*** Block opens ***

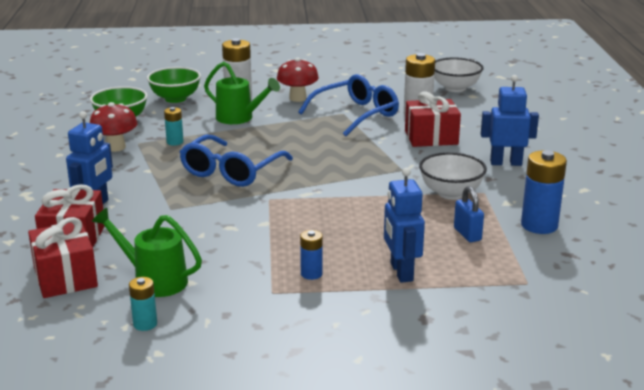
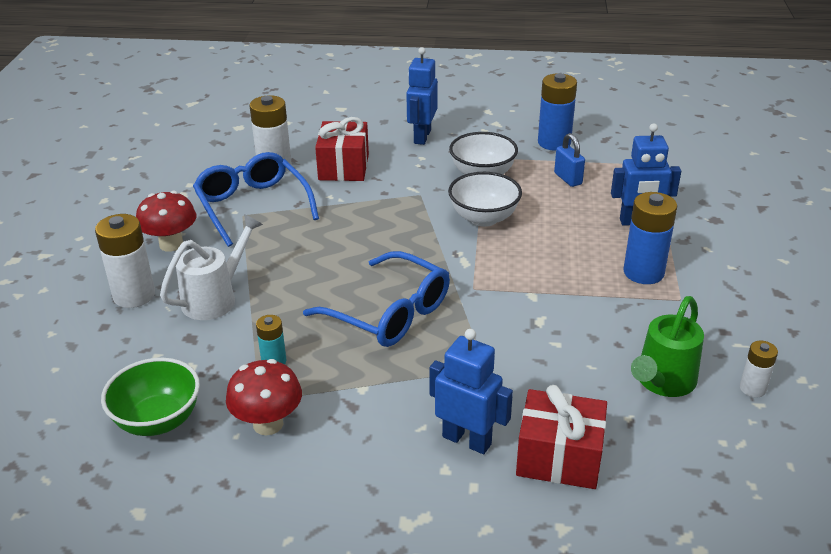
camera: 80 degrees left, 10 degrees up
(65, 277) = (659, 459): red gift -> none
(145, 324) = (752, 388): turquoise battery -> white battery
(175, 98) = (98, 358): green bowl -> none
(239, 118) = (215, 298): green watering can -> white watering can
(311, 274) = (643, 272): blue battery -> blue battery, size x1.82
(455, 88) = (210, 133): white bowl -> white bowl (484, 218)
(467, 234) = (568, 179): blue padlock -> blue padlock turned 75 degrees clockwise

*** Block closes ***

ACTIVITY.
I need every line of the data that has the word "green"; please list them.

SOLUTION FOR THIS EXERCISE.
(175, 98) = (98, 358): green bowl -> none
(239, 118) = (215, 298): green watering can -> white watering can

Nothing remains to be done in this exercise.